- Source material

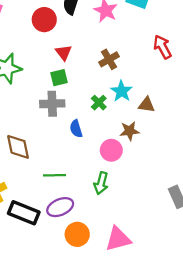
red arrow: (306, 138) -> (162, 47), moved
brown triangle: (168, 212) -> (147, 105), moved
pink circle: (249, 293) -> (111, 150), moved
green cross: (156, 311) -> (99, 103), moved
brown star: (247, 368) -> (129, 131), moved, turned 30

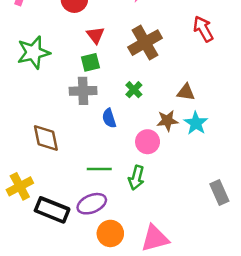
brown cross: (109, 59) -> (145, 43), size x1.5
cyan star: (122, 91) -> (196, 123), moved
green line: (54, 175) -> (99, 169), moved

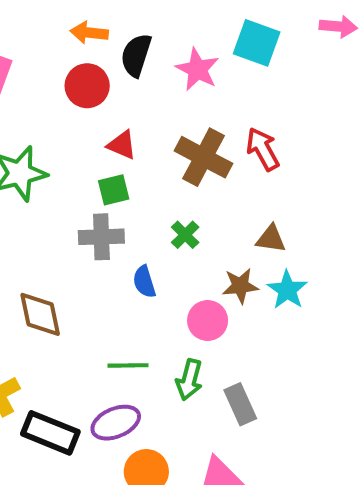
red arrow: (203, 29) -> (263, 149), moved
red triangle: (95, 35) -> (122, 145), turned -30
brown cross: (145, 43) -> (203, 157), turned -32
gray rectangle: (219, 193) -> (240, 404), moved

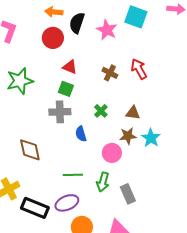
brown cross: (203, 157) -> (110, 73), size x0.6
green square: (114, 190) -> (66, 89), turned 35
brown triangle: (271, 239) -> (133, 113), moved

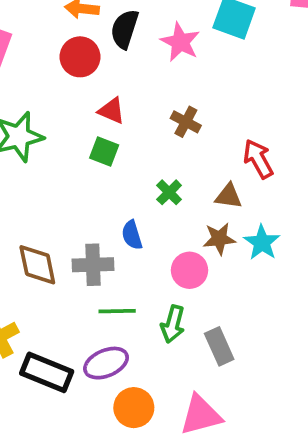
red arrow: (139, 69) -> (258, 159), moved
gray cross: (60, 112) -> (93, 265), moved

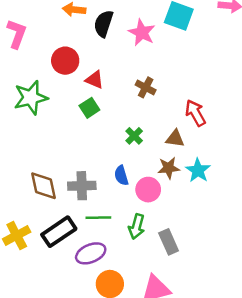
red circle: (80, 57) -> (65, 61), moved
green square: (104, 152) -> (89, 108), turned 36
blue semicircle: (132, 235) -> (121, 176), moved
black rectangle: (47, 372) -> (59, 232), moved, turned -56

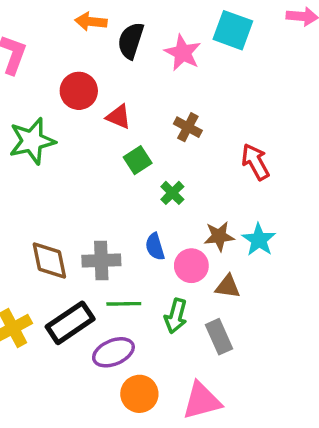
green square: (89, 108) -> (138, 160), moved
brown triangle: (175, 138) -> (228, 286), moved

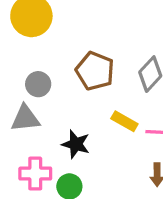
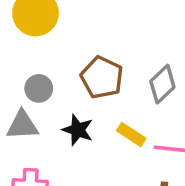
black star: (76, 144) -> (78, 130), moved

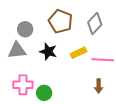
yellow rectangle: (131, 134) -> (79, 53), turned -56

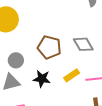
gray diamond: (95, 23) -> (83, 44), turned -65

* * *

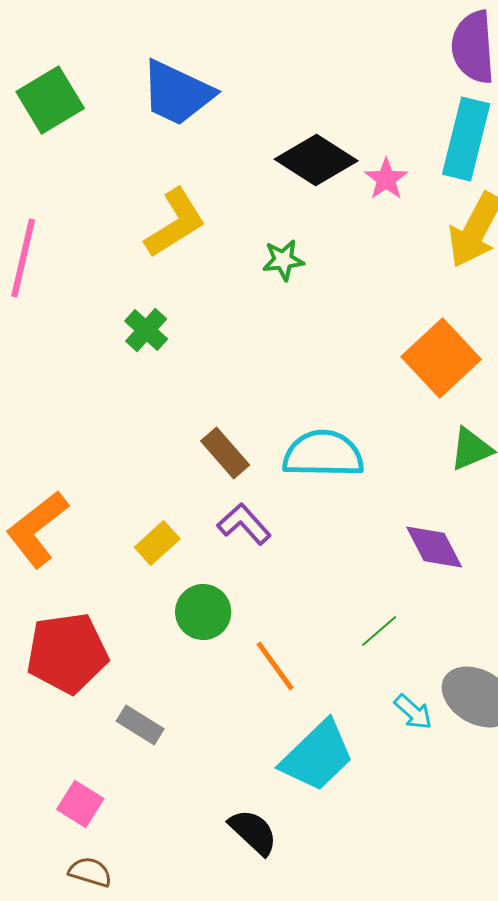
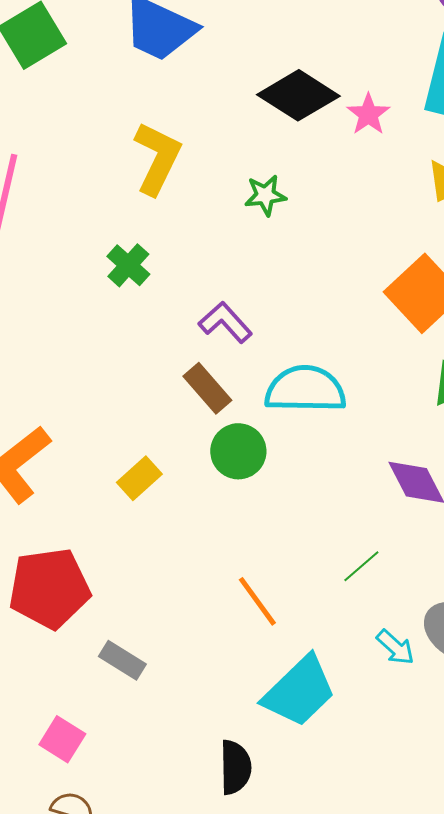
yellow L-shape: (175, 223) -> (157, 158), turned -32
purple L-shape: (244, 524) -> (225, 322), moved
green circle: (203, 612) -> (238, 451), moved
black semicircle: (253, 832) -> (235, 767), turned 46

...

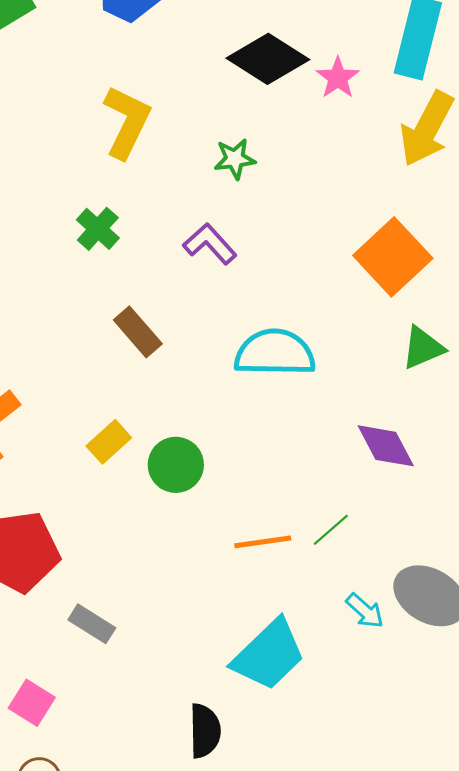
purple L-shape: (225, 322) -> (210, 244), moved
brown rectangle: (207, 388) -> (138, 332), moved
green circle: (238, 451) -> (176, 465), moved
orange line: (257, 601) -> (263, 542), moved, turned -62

- Task requirements
Set the pictures aside and transcribe exactly the stretch of lines above, beginning with the one holding "blue semicircle: (132, 235)" and ending with the one holding "gray diamond: (95, 23)".

- Problem solution
blue semicircle: (132, 235) -> (121, 176), moved
black rectangle: (47, 372) -> (59, 232), moved, turned -56

green square: (89, 108) -> (138, 160), moved
brown triangle: (175, 138) -> (228, 286), moved

black star: (76, 144) -> (78, 130), moved

yellow rectangle: (131, 134) -> (79, 53), turned -56

gray diamond: (95, 23) -> (83, 44), turned -65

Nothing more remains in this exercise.